___ Material provided
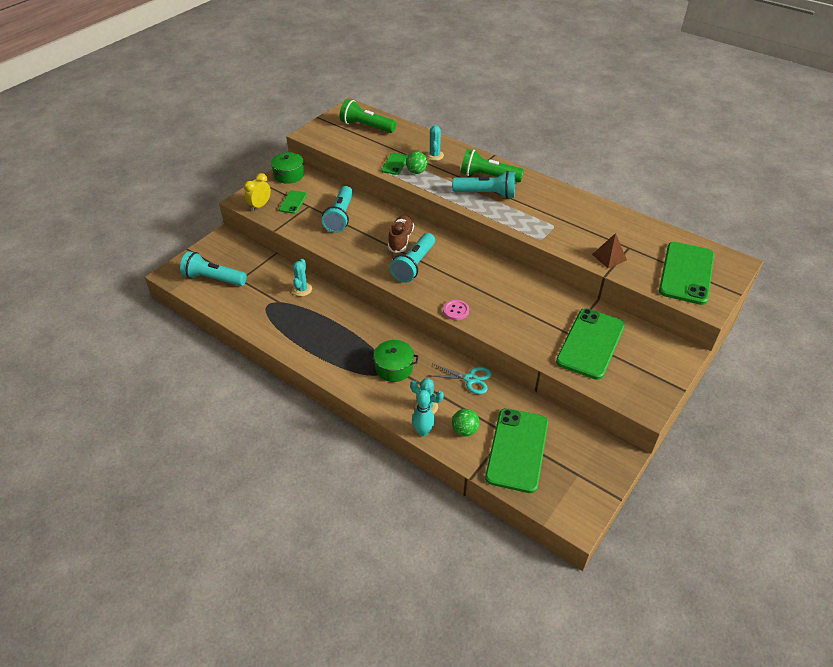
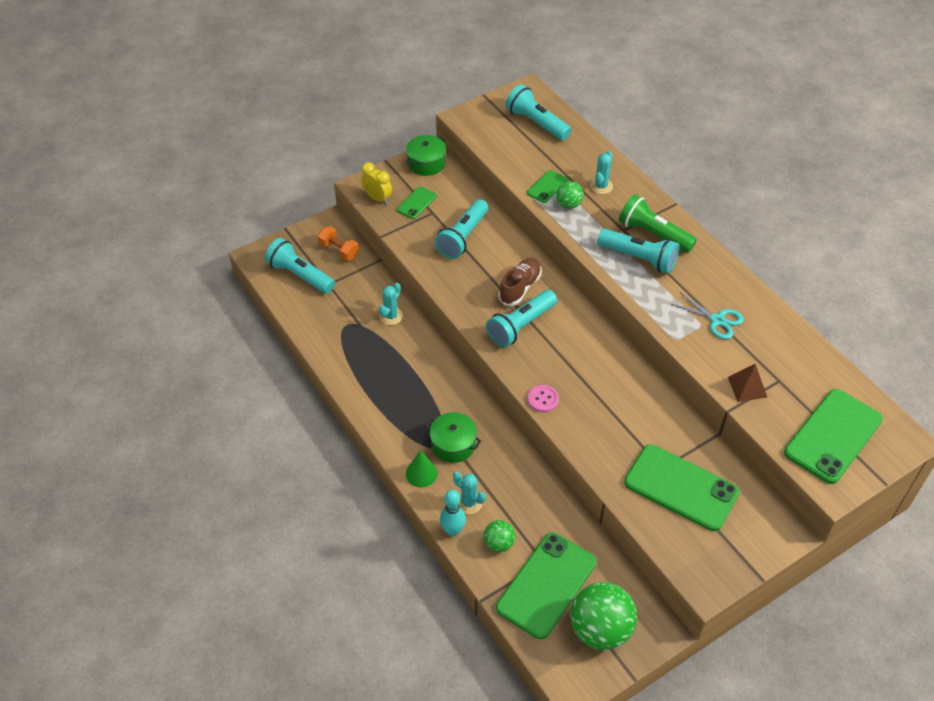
camera: 20 degrees right, 5 degrees up
(239, 254) = (339, 251): none -> orange dumbbell
(260, 206) = (377, 198): yellow clock -> yellow clock turned 75 degrees clockwise
(366, 126) = (536, 123): green flashlight -> turquoise flashlight
(377, 396) = (421, 473): none -> green cone
(470, 379) = (532, 485): turquoise scissors -> turquoise scissors (717, 320)
(575, 470) = (600, 629): none -> green ball
(590, 343) = (681, 488): green phone -> green phone turned 75 degrees clockwise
______
▸ **Your objective**
How many lines in the records include "none"? Answer with the number alone.

▸ **Exercise answer**
3